Problem
An exact transcription of the entries is required, with no images included.

Data extracts
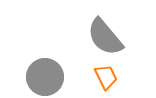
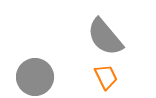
gray circle: moved 10 px left
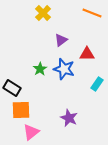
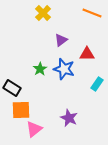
pink triangle: moved 3 px right, 3 px up
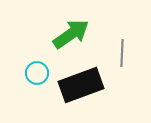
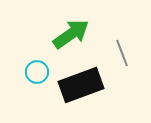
gray line: rotated 24 degrees counterclockwise
cyan circle: moved 1 px up
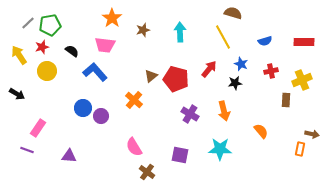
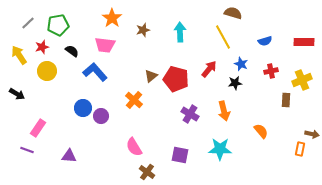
green pentagon: moved 8 px right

Result
gray circle: moved 10 px left
pink triangle: moved 3 px right, 3 px up
gray line: rotated 24 degrees counterclockwise
cyan circle: moved 1 px up
green pentagon: moved 8 px right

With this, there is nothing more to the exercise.